--- Information shown ---
------------------------------------------------
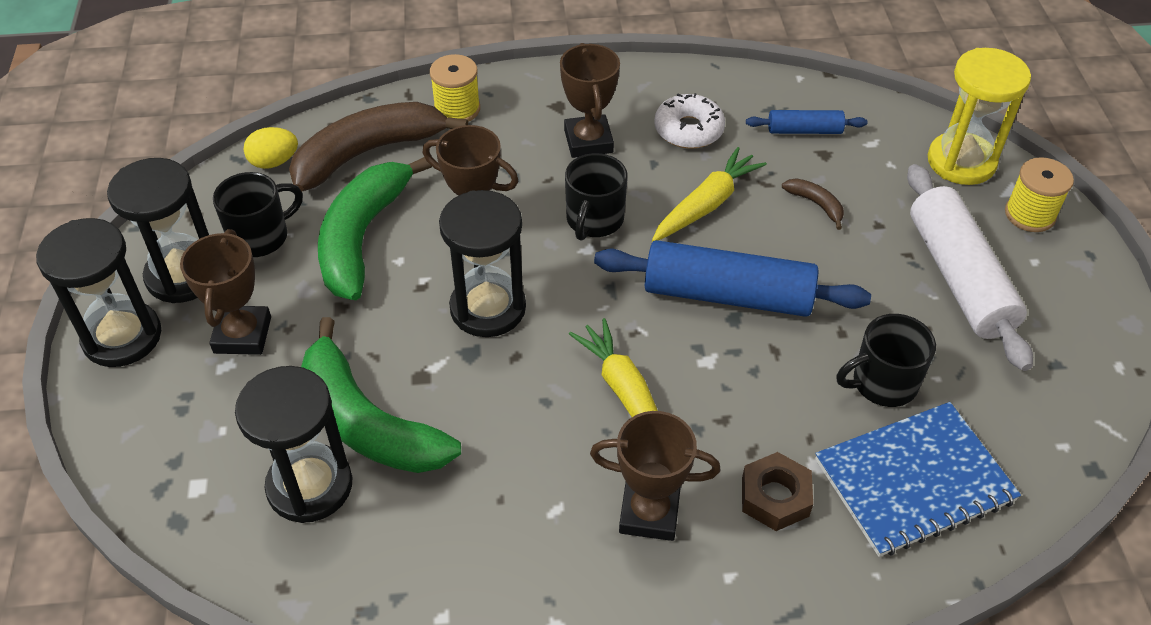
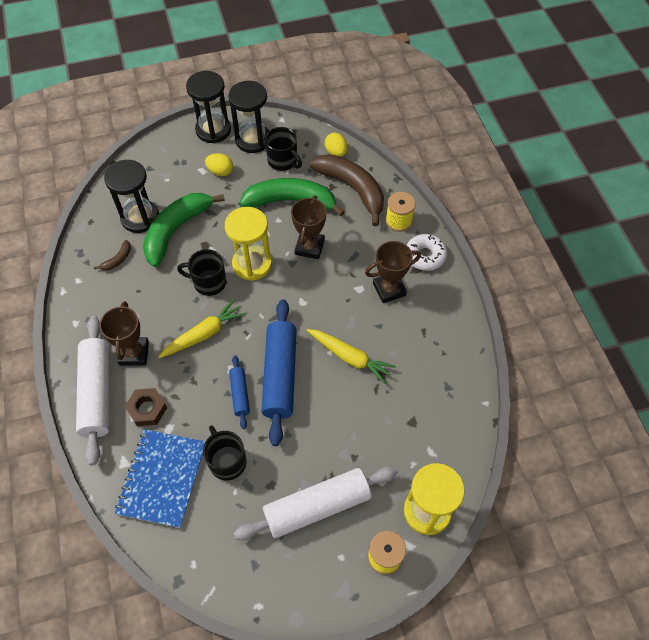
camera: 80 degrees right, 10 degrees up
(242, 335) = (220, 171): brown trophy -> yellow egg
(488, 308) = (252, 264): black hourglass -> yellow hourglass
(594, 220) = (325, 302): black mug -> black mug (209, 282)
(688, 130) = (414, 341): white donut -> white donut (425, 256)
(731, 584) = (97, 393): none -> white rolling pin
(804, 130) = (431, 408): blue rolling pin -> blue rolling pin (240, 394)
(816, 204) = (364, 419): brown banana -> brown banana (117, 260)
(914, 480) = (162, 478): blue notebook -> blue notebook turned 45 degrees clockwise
------------------------------------------------
--- Work instruction ---
Emit only the final stretch of the records: the line containing "(594, 220) = (325, 302): black" through the end, each line exactly as it stands.

--- Result ---
(594, 220) = (325, 302): black mug -> black mug (209, 282)
(688, 130) = (414, 341): white donut -> white donut (425, 256)
(731, 584) = (97, 393): none -> white rolling pin
(804, 130) = (431, 408): blue rolling pin -> blue rolling pin (240, 394)
(816, 204) = (364, 419): brown banana -> brown banana (117, 260)
(914, 480) = (162, 478): blue notebook -> blue notebook turned 45 degrees clockwise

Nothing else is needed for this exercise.